[DATASET CONTENT]

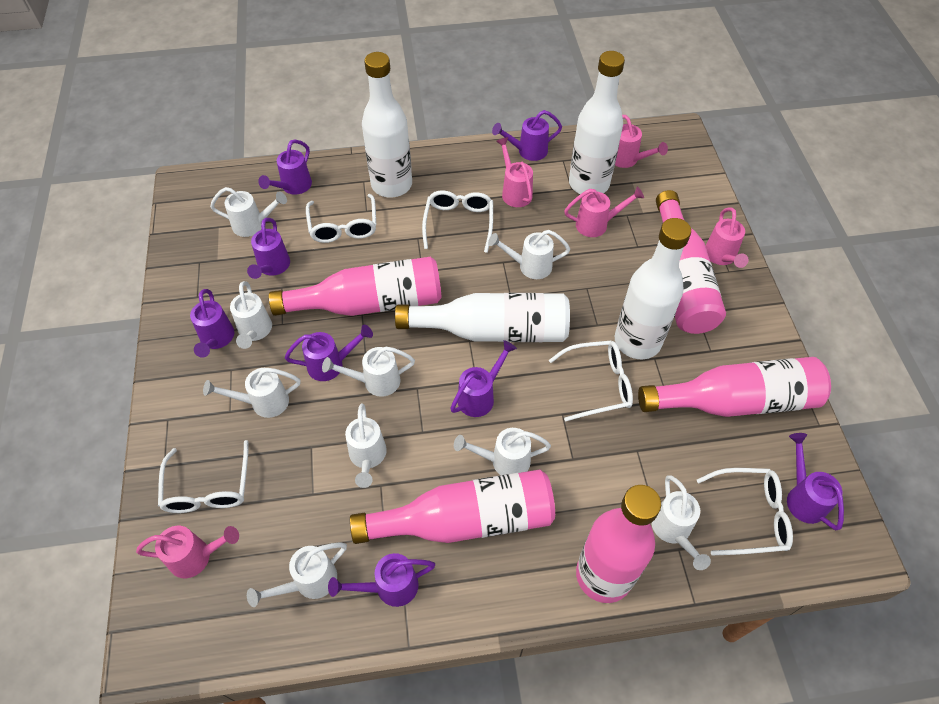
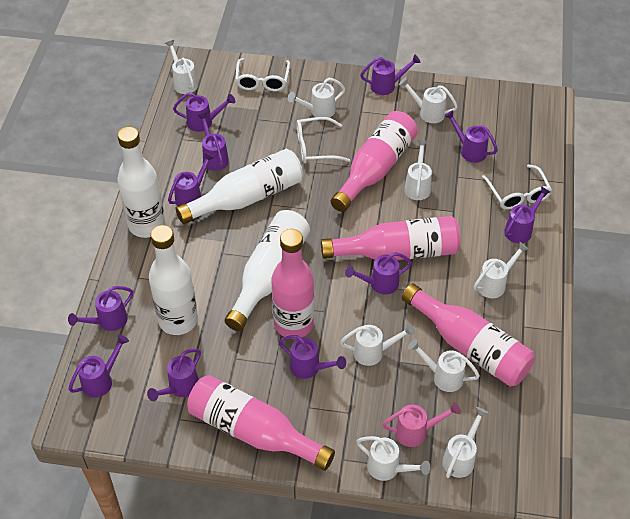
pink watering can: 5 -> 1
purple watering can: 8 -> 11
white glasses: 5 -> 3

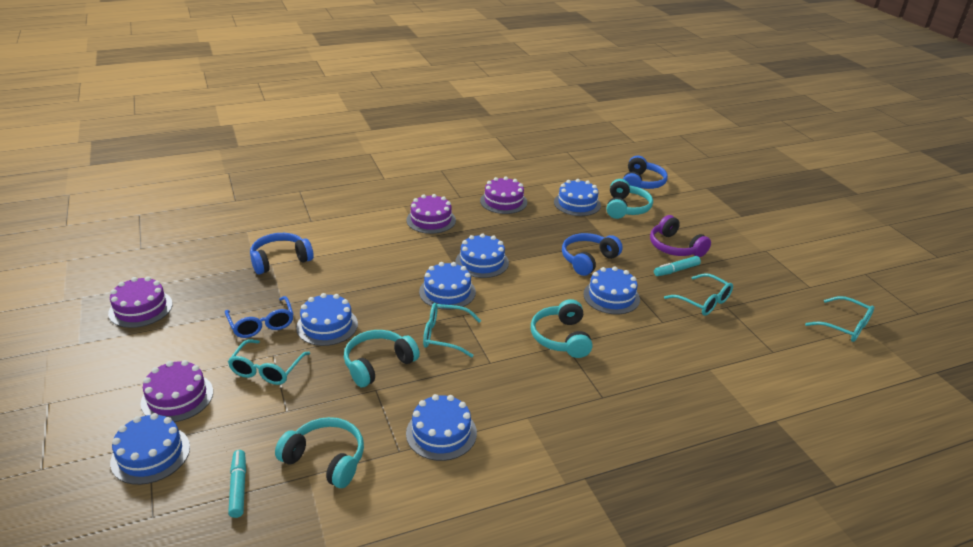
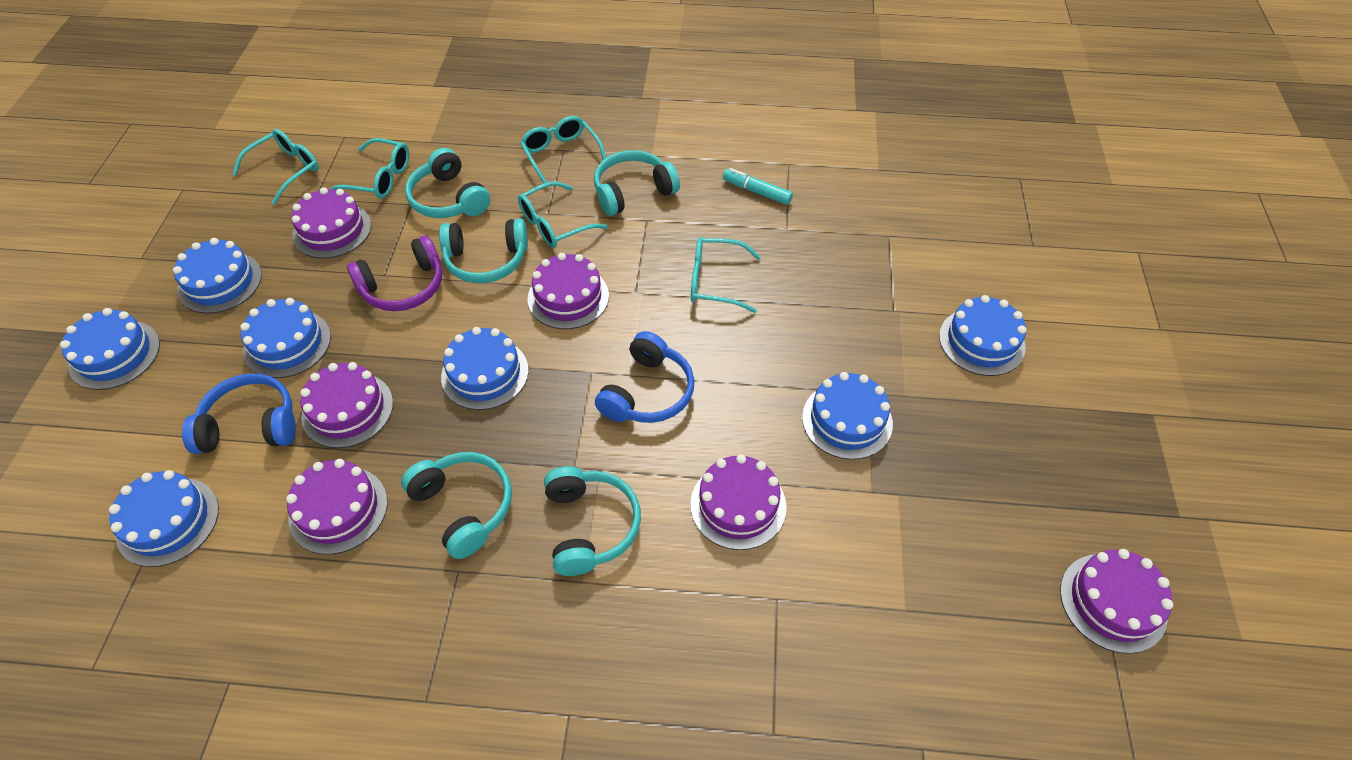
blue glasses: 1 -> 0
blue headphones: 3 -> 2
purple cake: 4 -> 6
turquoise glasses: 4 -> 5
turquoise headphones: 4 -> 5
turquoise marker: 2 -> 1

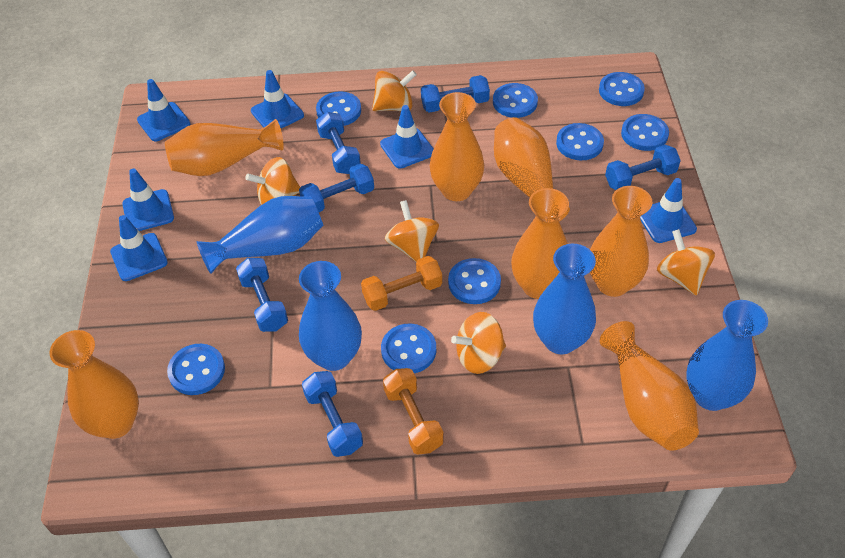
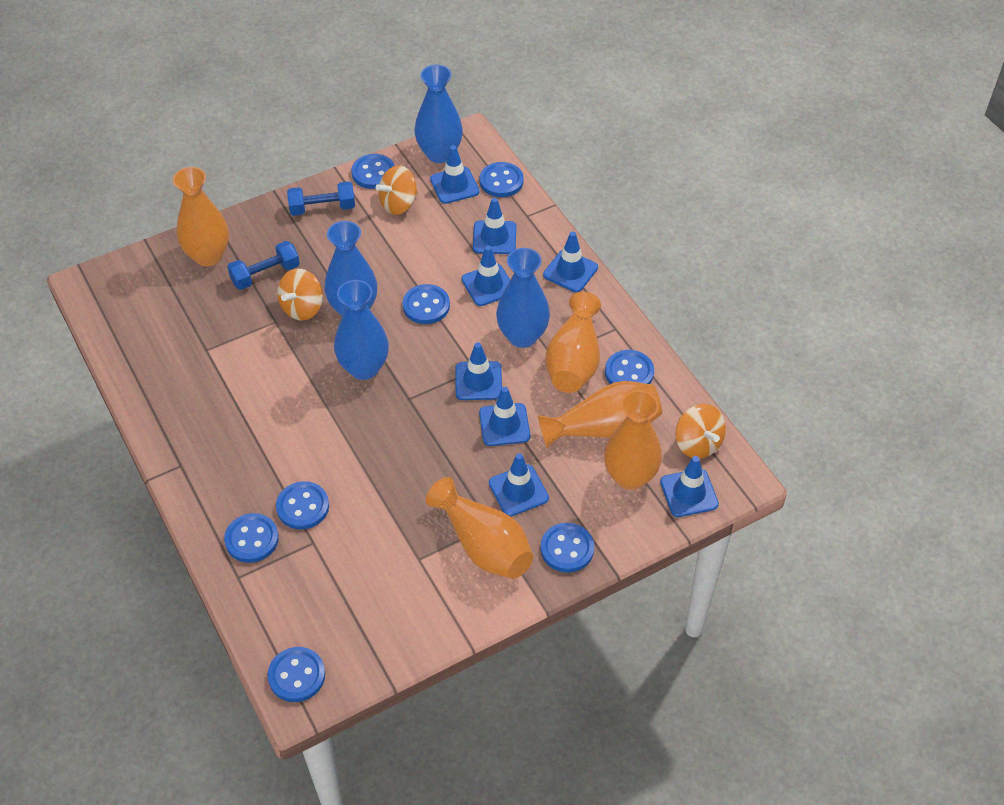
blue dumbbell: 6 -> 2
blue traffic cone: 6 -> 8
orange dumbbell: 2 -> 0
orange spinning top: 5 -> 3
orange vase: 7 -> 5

[/DATASET CONTENT]

WORK ORDER
Quote, word for word and nothing more, every line from the line with "purple cake: 4 -> 6" to the end of the entries, including both ends; skip any pictures.

OUTPUT FOR THIS EXERCISE
purple cake: 4 -> 6
turquoise glasses: 4 -> 5
turquoise headphones: 4 -> 5
turquoise marker: 2 -> 1

blue dumbbell: 6 -> 2
blue traffic cone: 6 -> 8
orange dumbbell: 2 -> 0
orange spinning top: 5 -> 3
orange vase: 7 -> 5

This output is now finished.